Required task => Set down the full listing exactly, character for character.

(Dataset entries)

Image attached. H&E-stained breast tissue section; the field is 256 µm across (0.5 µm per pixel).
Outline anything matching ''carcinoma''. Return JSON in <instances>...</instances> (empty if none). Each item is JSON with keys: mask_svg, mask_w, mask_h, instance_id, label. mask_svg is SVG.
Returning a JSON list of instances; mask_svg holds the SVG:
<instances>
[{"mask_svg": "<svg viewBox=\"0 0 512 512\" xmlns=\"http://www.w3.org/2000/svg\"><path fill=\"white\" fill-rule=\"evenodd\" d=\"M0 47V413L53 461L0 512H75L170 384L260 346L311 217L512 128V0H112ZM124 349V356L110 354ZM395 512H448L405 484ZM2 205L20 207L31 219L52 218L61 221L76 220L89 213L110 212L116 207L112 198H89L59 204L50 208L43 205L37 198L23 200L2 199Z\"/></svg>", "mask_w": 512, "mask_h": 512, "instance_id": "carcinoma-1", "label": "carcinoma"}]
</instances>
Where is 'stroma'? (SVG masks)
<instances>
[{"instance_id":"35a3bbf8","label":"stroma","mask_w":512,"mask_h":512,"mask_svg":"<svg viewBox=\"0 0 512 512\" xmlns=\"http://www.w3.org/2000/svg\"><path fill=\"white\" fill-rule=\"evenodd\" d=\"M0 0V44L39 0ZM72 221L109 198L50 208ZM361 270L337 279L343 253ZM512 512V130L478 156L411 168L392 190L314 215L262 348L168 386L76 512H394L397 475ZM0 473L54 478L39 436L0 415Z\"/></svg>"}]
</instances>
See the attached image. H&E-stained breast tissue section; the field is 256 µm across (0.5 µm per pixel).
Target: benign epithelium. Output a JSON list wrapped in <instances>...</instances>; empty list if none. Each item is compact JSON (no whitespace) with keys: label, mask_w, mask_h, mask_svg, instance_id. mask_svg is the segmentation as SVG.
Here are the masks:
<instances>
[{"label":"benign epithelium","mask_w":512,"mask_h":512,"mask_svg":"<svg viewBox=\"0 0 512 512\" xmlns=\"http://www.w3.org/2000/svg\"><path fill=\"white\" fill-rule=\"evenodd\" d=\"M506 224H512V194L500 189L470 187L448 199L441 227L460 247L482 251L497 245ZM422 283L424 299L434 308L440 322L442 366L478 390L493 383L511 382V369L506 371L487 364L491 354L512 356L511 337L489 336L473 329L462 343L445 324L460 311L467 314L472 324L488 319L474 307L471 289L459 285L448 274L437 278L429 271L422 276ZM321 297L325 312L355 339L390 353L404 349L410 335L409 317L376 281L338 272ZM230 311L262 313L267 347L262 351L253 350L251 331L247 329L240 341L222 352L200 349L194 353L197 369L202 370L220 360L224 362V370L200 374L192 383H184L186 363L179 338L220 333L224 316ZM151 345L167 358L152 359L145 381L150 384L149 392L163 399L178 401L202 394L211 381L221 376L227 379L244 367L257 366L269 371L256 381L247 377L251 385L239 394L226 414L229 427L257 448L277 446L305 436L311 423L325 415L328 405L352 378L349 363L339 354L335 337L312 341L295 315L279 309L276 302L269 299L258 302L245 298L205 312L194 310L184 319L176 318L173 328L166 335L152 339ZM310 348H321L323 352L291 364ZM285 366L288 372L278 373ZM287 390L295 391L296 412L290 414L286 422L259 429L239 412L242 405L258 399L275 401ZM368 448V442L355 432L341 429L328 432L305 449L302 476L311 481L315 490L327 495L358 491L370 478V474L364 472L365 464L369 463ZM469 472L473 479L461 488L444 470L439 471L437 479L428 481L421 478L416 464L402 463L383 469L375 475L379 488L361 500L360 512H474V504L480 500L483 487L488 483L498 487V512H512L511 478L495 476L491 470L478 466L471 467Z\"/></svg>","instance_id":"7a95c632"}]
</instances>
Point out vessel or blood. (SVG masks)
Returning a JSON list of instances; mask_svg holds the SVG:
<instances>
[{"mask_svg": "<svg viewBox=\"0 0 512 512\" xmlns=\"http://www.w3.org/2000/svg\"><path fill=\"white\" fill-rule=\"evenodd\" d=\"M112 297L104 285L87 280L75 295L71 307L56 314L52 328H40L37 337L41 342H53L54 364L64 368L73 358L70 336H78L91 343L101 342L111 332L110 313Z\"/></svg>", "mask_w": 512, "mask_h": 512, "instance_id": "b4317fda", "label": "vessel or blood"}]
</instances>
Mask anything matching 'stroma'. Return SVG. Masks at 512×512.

Answer to the problem =>
Image attached. H&E-stained breast tissue section; the field is 256 µm across (0.5 µm per pixel).
Outline anything matching ''carcinoma''. Return JSON in <instances>...</instances> (empty if none). Each item is JSON with keys: mask_svg, mask_w, mask_h, instance_id, label. mask_svg is SVG.
Returning a JSON list of instances; mask_svg holds the SVG:
<instances>
[{"mask_svg": "<svg viewBox=\"0 0 512 512\" xmlns=\"http://www.w3.org/2000/svg\"><path fill=\"white\" fill-rule=\"evenodd\" d=\"M0 47V413L53 461L0 512H75L170 384L260 346L311 217L512 128V0H112ZM124 349V356L110 354ZM395 512H448L405 484ZM2 205L20 207L31 219L52 218L61 221L76 220L89 213L110 212L116 207L112 198H89L59 204L50 208L43 205L37 198L23 200L2 199Z\"/></svg>", "mask_w": 512, "mask_h": 512, "instance_id": "carcinoma-1", "label": "carcinoma"}]
</instances>
Where is 'stroma'? (SVG masks)
<instances>
[{"instance_id":"35a3bbf8","label":"stroma","mask_w":512,"mask_h":512,"mask_svg":"<svg viewBox=\"0 0 512 512\" xmlns=\"http://www.w3.org/2000/svg\"><path fill=\"white\" fill-rule=\"evenodd\" d=\"M0 0V44L39 0ZM72 221L109 198L50 208ZM361 270L337 279L343 253ZM512 512V130L478 156L411 168L392 190L314 215L262 348L168 386L76 512H394L397 475ZM0 473L54 478L39 436L0 415Z\"/></svg>"}]
</instances>
See the attached image. H&E-stained breast tissue section; the field is 256 µm across (0.5 µm per pixel).
Target: benign epithelium. Output a JSON list wrapped in <instances>...</instances>; empty list if none. Each item is compact JSON (no whitespace) with keys: label, mask_w, mask_h, mask_svg, instance_id. mask_svg is the segmentation as SVG.
Here are the masks:
<instances>
[{"label":"benign epithelium","mask_w":512,"mask_h":512,"mask_svg":"<svg viewBox=\"0 0 512 512\" xmlns=\"http://www.w3.org/2000/svg\"><path fill=\"white\" fill-rule=\"evenodd\" d=\"M506 224H512V194L500 189L470 187L448 199L441 227L460 247L482 251L497 245ZM422 283L424 299L434 308L440 322L442 366L478 390L493 383L511 382V369L506 371L487 364L491 354L512 356L511 337L489 336L473 329L462 343L445 324L460 311L467 314L472 324L488 319L474 307L471 289L459 285L448 274L437 278L429 271L422 276ZM321 297L325 312L355 339L390 353L404 349L410 335L409 317L376 281L338 272ZM230 311L262 313L267 347L262 351L253 350L251 331L247 329L240 341L222 352L200 349L194 353L197 369L202 370L220 360L224 362V370L200 374L192 383H184L186 363L179 338L220 333L224 316ZM151 345L167 358L152 359L145 381L150 384L149 392L163 399L178 401L202 394L211 381L221 376L227 379L244 367L257 366L269 371L256 381L247 377L251 385L239 394L226 414L229 427L257 448L277 446L305 436L311 423L325 415L328 405L352 378L349 363L339 354L335 337L312 341L295 315L279 309L276 302L269 299L258 302L245 298L205 312L194 310L184 319L176 318L173 328L166 335L152 339ZM310 348H321L323 352L291 364ZM285 366L288 372L278 373ZM287 390L295 391L296 412L290 414L286 422L259 429L239 412L242 405L258 399L275 401ZM368 448V442L355 432L341 429L328 432L305 449L302 476L311 481L315 490L327 495L358 491L370 478V474L364 472L365 464L369 463ZM469 472L473 479L461 488L444 470L439 471L437 479L428 481L421 478L416 464L402 463L383 469L375 475L379 488L361 500L360 512H474V504L480 500L483 487L488 483L498 487V512H512L511 478L495 476L491 470L478 466L471 467Z\"/></svg>","instance_id":"7a95c632"}]
</instances>
Point out vessel or blood. (SVG masks)
Returning a JSON list of instances; mask_svg holds the SVG:
<instances>
[{"mask_svg": "<svg viewBox=\"0 0 512 512\" xmlns=\"http://www.w3.org/2000/svg\"><path fill=\"white\" fill-rule=\"evenodd\" d=\"M112 297L104 285L87 280L75 295L71 307L56 314L52 328H40L37 337L41 342H53L54 364L64 368L73 358L70 336H78L91 343L101 342L111 332L110 313Z\"/></svg>", "mask_w": 512, "mask_h": 512, "instance_id": "b4317fda", "label": "vessel or blood"}]
</instances>
Mask anything matching 'stroma'. Return SVG. Masks at 512×512.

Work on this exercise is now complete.